EXERCISE INSTRUCTIONS
Nothing outside the range below should be printed. Output exactly the lines from the line with "IC18: AND (in" to the line with "R4: 1k (NET33, NET40) -> 130 (NET33, NET40)", both included.

ENTRIES SUPPLIED
────────────────

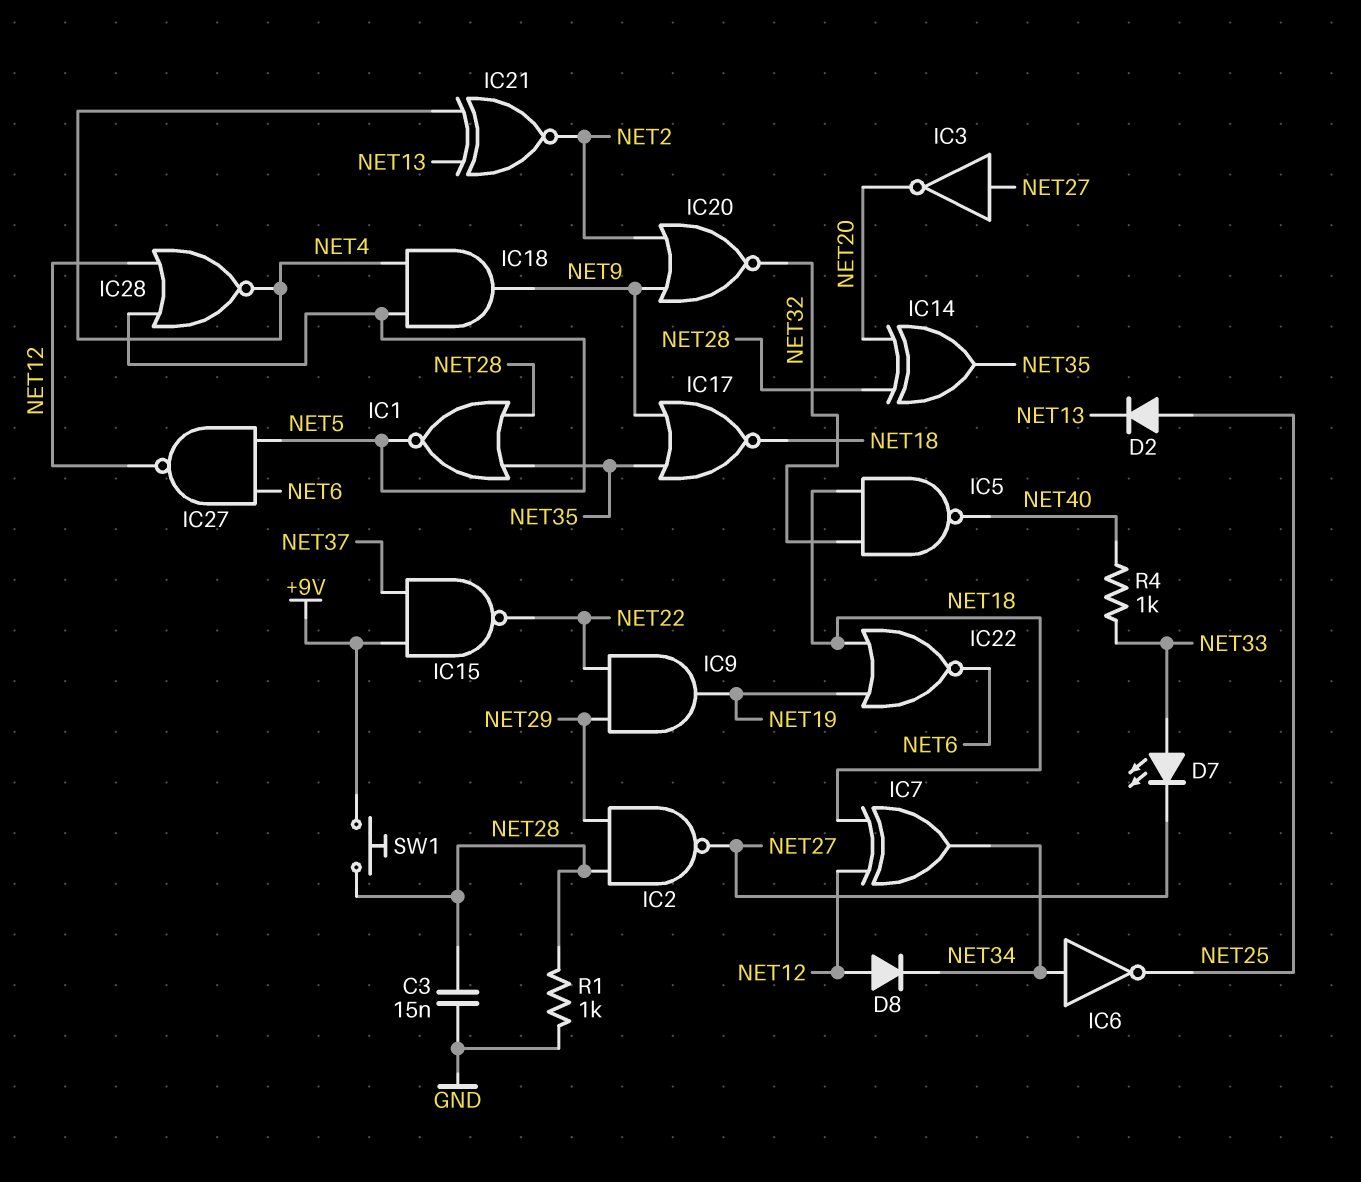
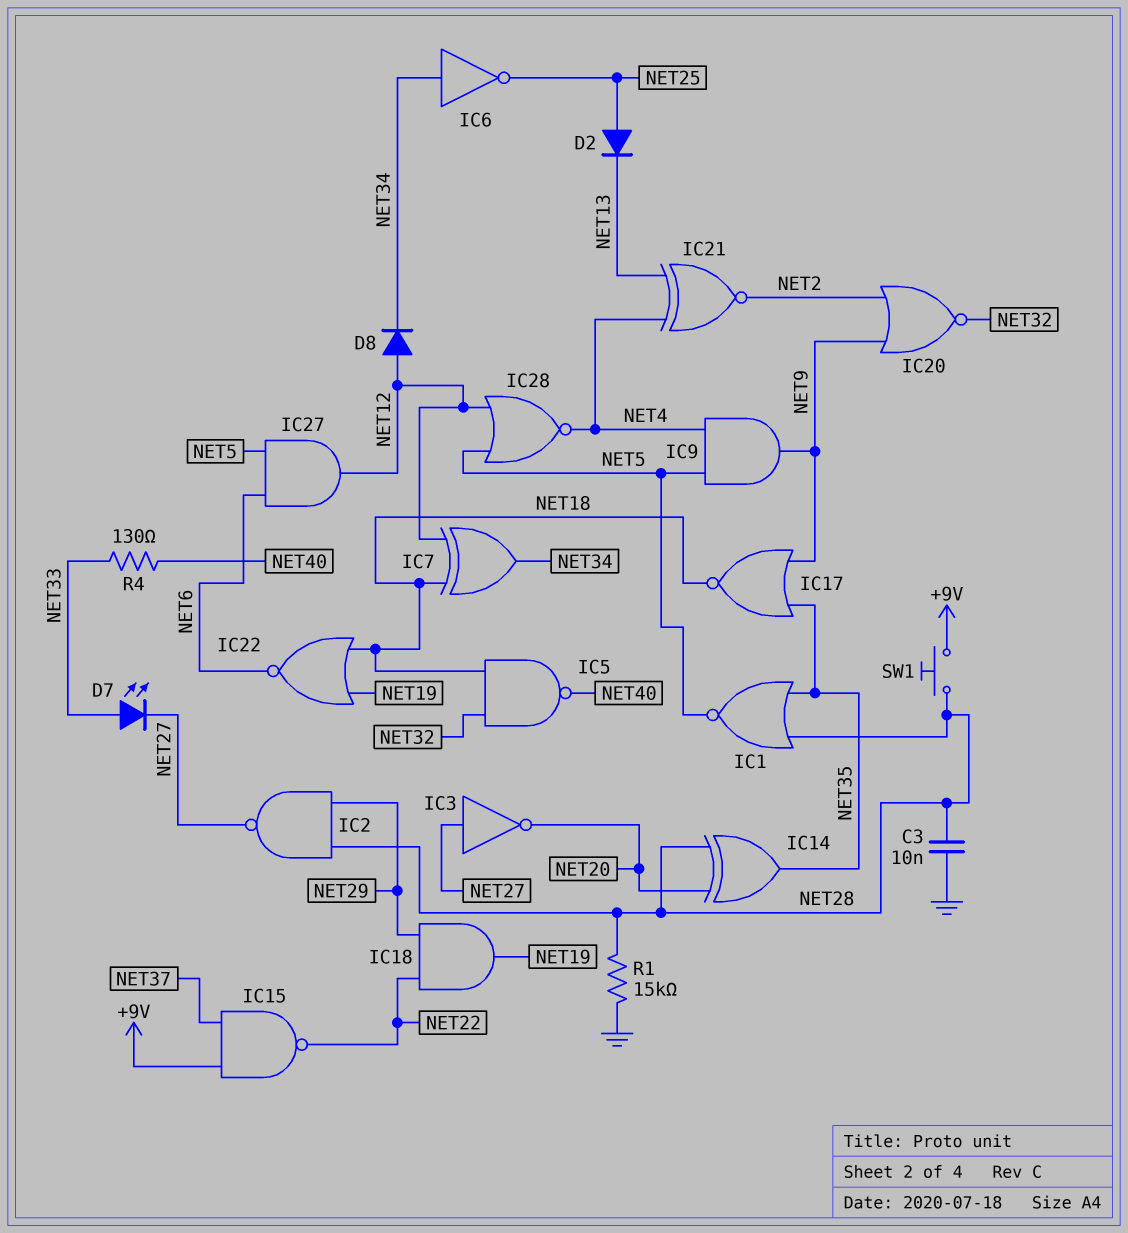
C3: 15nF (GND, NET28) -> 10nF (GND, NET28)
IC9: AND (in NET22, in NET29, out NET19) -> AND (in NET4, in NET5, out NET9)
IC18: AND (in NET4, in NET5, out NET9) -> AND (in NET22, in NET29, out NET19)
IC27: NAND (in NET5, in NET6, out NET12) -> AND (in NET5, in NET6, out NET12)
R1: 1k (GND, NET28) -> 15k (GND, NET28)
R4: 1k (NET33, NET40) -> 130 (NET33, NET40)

────────────────

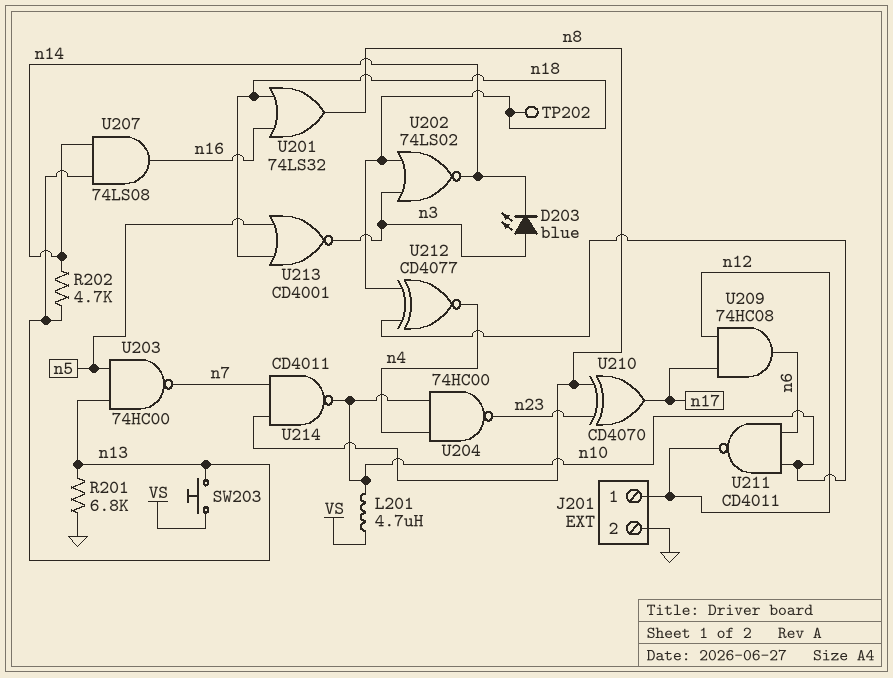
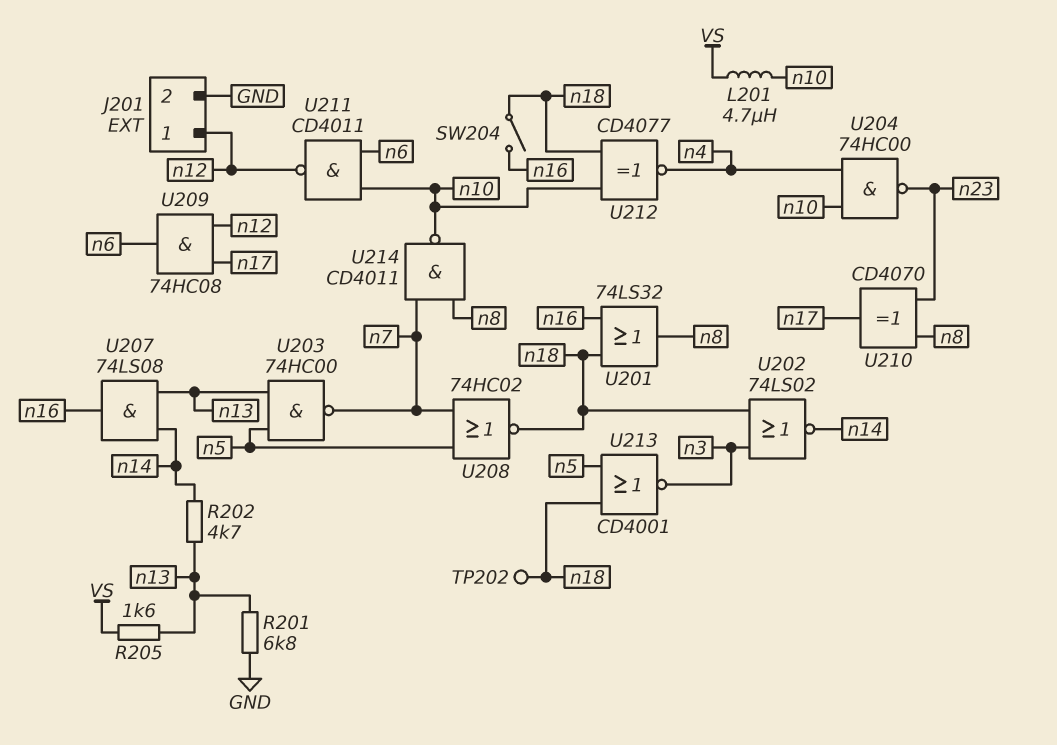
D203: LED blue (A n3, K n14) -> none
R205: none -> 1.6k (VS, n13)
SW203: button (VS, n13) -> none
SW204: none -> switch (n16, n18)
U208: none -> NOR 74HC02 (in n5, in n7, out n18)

────────────────

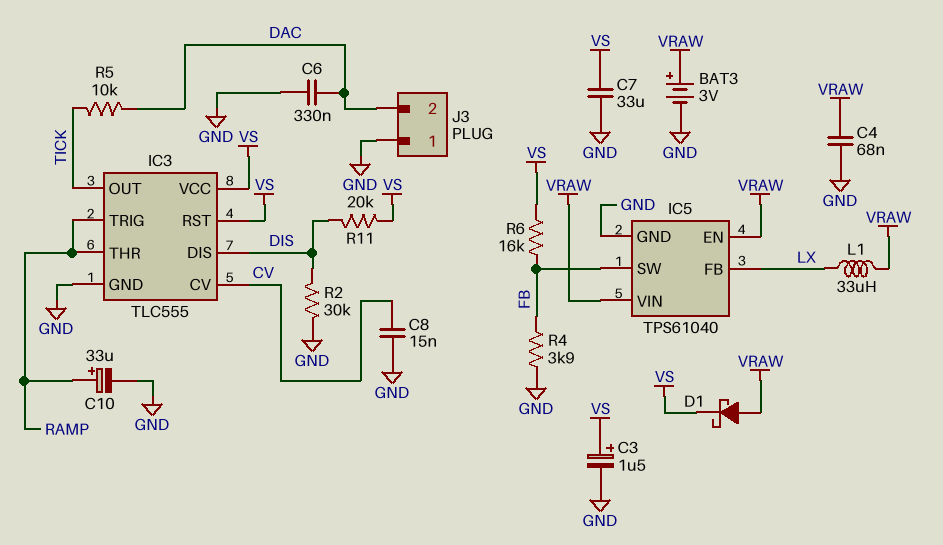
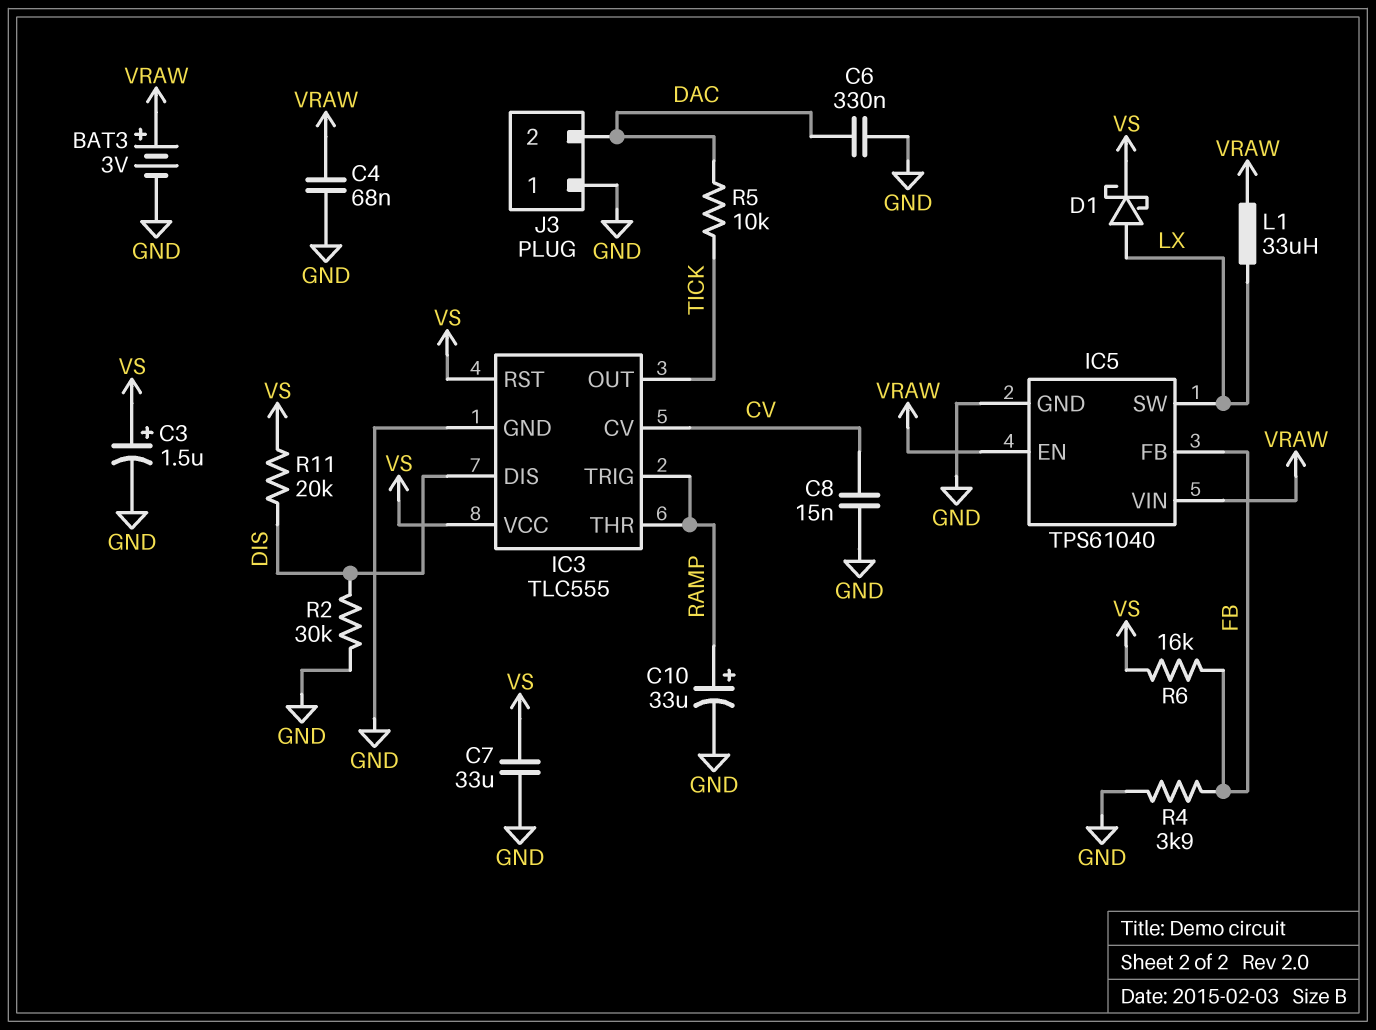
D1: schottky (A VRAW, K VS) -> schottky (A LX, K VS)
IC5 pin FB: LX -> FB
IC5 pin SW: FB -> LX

────────────────

RESULT OF THIS TASK
IC18: AND (in NET4, in NET5, out NET9) -> AND (in NET22, in NET29, out NET19)
IC27: NAND (in NET5, in NET6, out NET12) -> AND (in NET5, in NET6, out NET12)
R1: 1k (GND, NET28) -> 15k (GND, NET28)
R4: 1k (NET33, NET40) -> 130 (NET33, NET40)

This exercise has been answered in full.